• _Data in this exercise_
+ + + + +
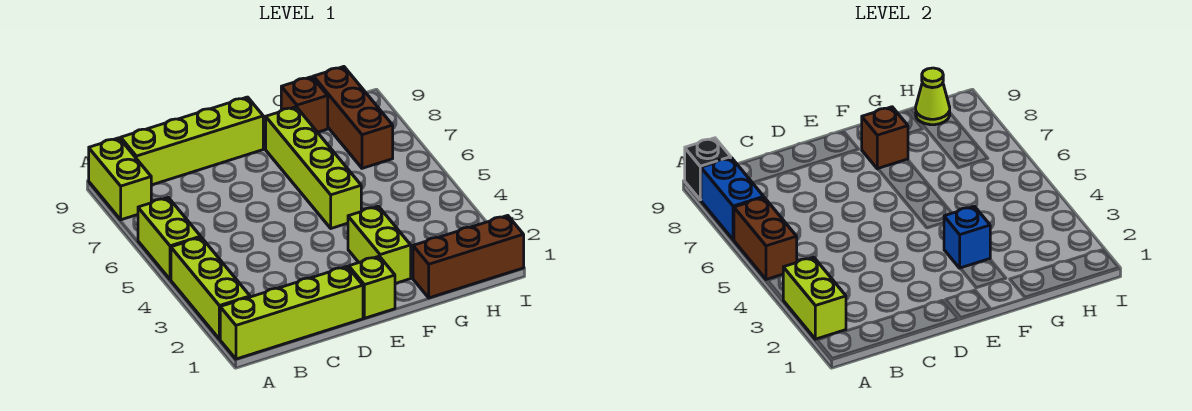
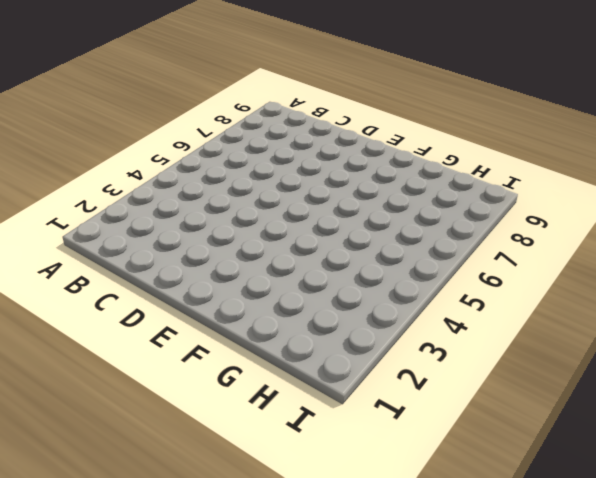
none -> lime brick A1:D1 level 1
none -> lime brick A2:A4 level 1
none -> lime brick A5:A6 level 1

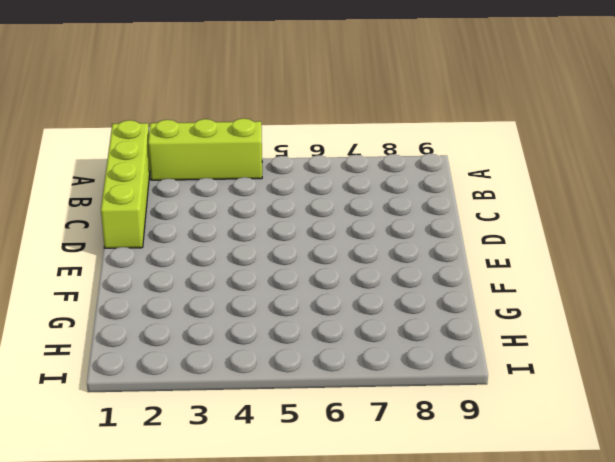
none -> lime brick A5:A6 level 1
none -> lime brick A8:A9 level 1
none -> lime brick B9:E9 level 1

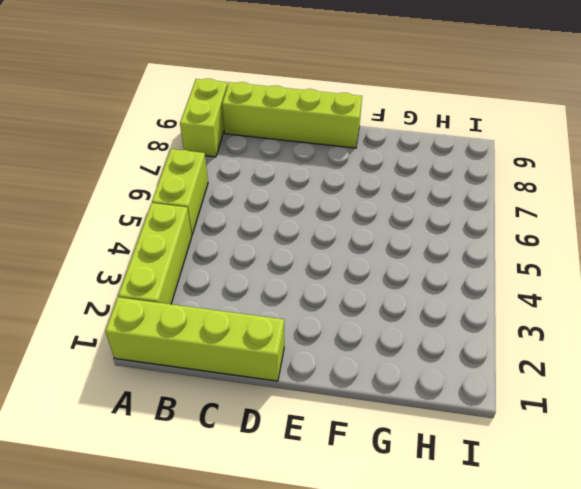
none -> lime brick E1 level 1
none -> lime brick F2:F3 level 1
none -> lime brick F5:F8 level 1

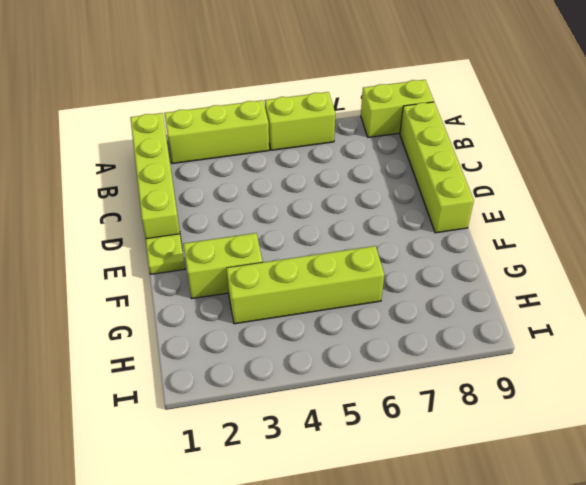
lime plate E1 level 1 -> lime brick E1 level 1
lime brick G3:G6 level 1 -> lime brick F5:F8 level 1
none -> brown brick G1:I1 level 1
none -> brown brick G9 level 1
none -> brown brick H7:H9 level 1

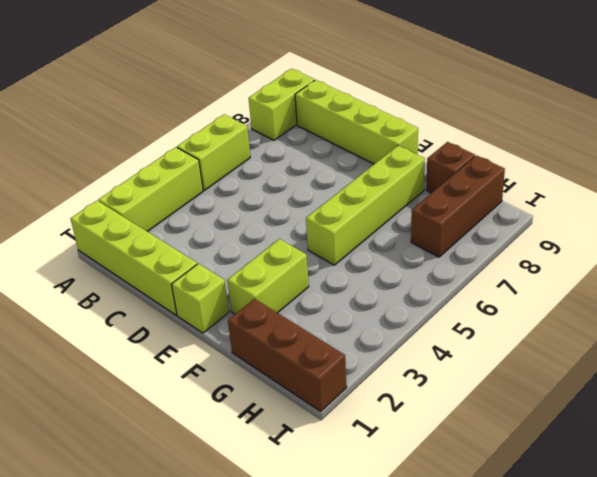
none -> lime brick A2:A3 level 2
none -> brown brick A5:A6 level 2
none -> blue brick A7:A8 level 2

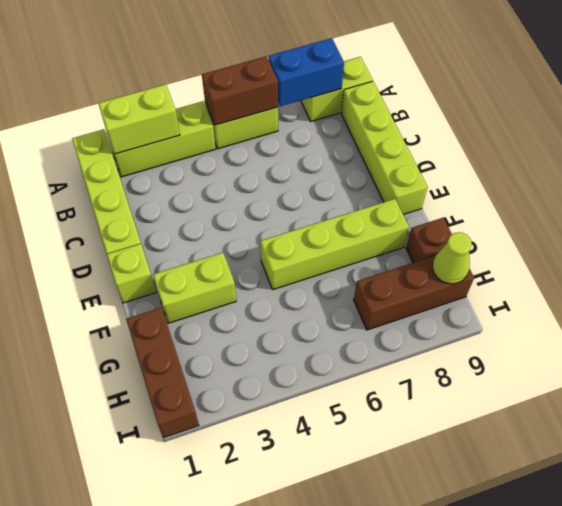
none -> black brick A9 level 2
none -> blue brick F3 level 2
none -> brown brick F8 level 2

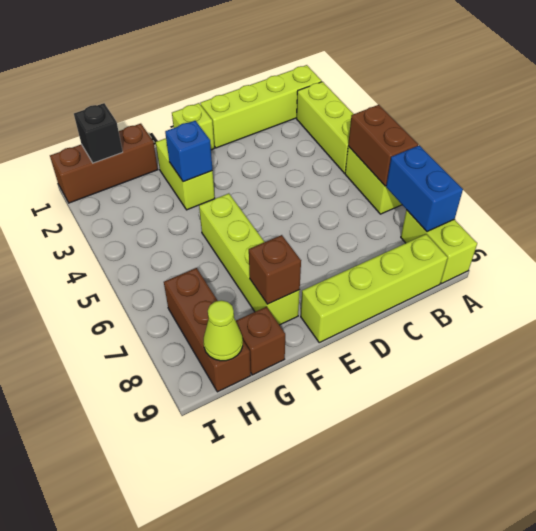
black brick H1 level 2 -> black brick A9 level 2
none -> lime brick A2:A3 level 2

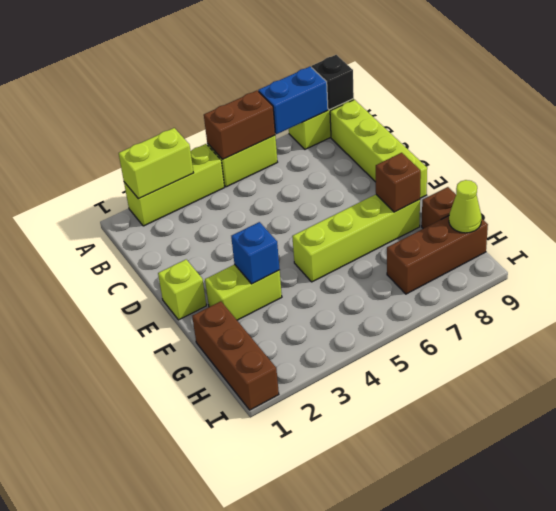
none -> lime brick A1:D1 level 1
+ + + + +
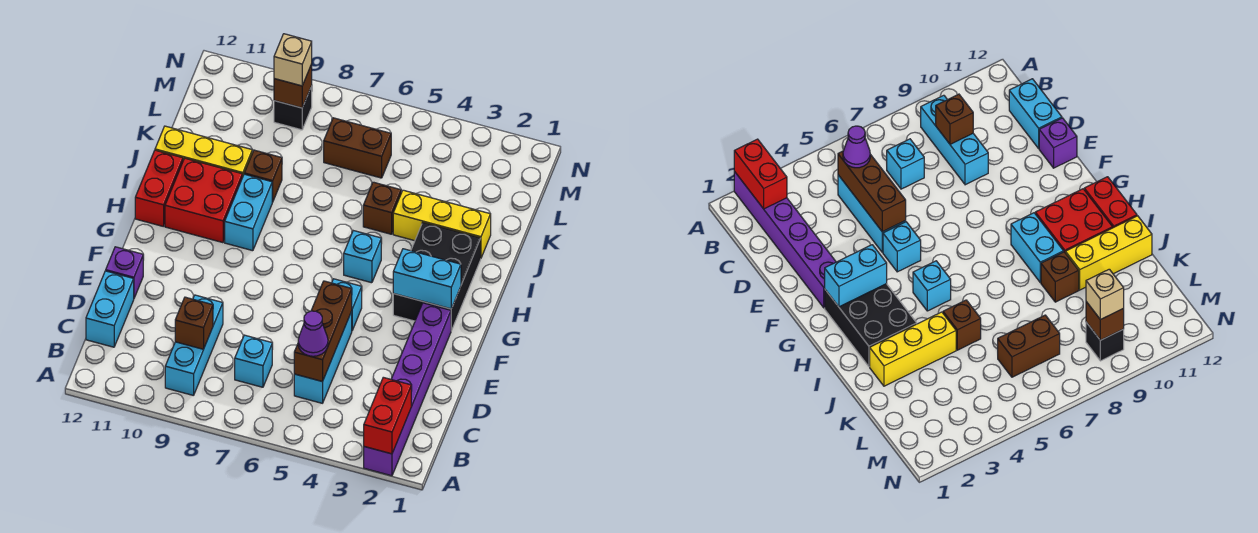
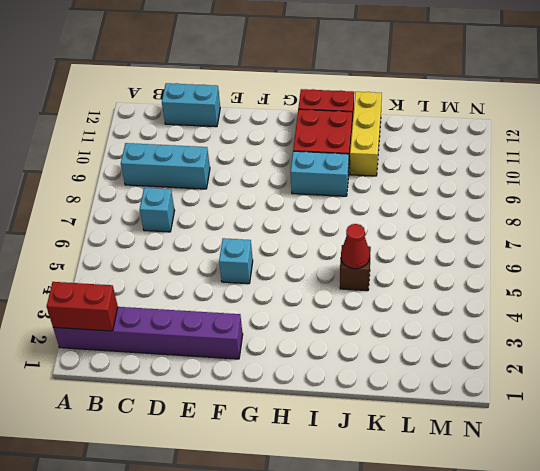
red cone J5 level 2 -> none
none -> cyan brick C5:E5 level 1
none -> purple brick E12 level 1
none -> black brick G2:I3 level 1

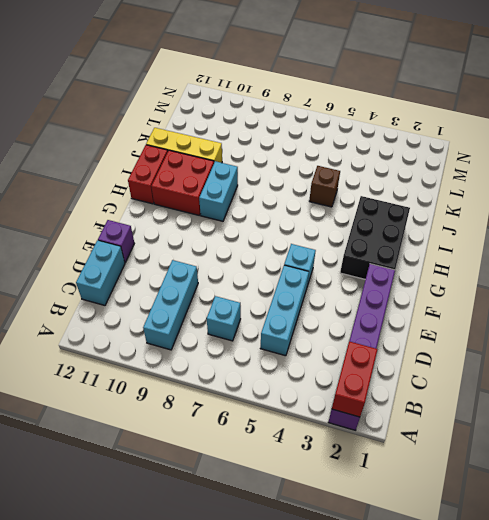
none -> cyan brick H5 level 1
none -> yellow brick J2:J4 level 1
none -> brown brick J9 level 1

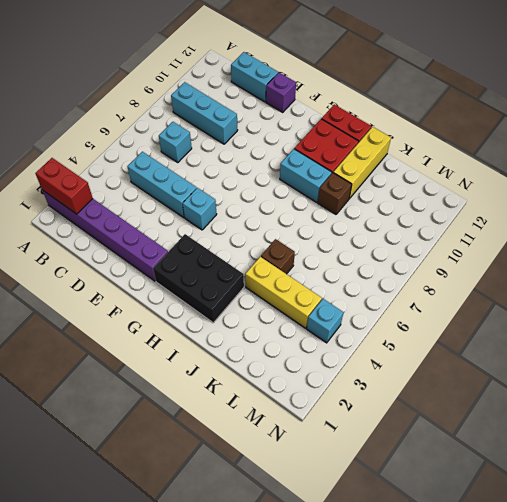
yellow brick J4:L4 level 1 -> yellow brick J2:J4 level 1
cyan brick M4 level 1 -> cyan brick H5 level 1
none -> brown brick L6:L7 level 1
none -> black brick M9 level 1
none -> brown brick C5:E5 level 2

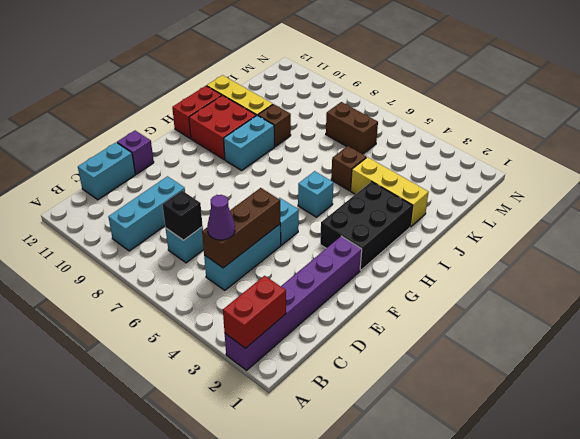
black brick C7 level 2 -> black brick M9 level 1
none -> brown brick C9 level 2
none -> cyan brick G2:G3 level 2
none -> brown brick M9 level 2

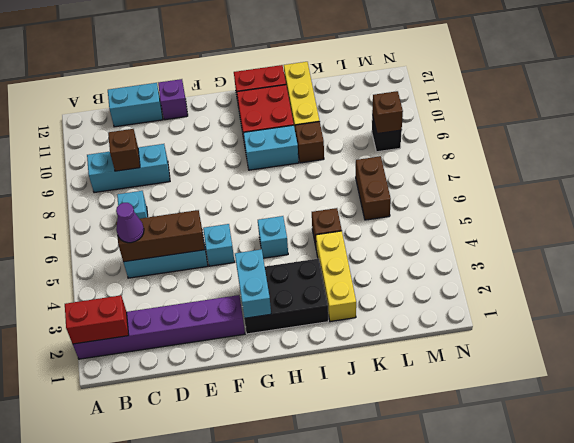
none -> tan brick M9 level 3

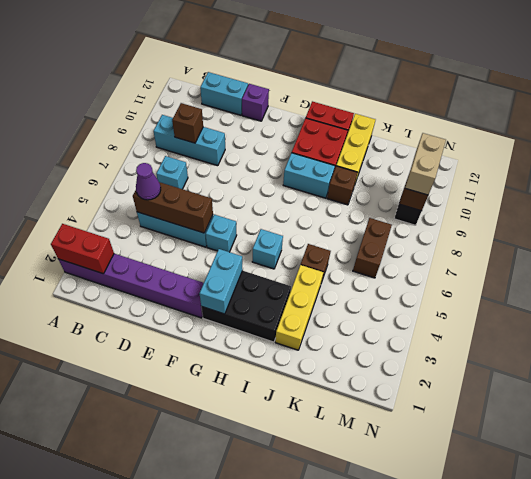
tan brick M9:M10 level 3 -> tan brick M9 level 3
+ + + + +
• _What is being asked_
Skipping the pictures, print the lines in the listing above exactly as written, starting at the line with "red cone J5 level 2 -> none" and ending at the line with "none -> brown brick L6:L7 level 1", both included.

• _Expected answer_
red cone J5 level 2 -> none
none -> cyan brick C5:E5 level 1
none -> purple brick E12 level 1
none -> black brick G2:I3 level 1

none -> cyan brick H5 level 1
none -> yellow brick J2:J4 level 1
none -> brown brick J9 level 1

yellow brick J4:L4 level 1 -> yellow brick J2:J4 level 1
cyan brick M4 level 1 -> cyan brick H5 level 1
none -> brown brick L6:L7 level 1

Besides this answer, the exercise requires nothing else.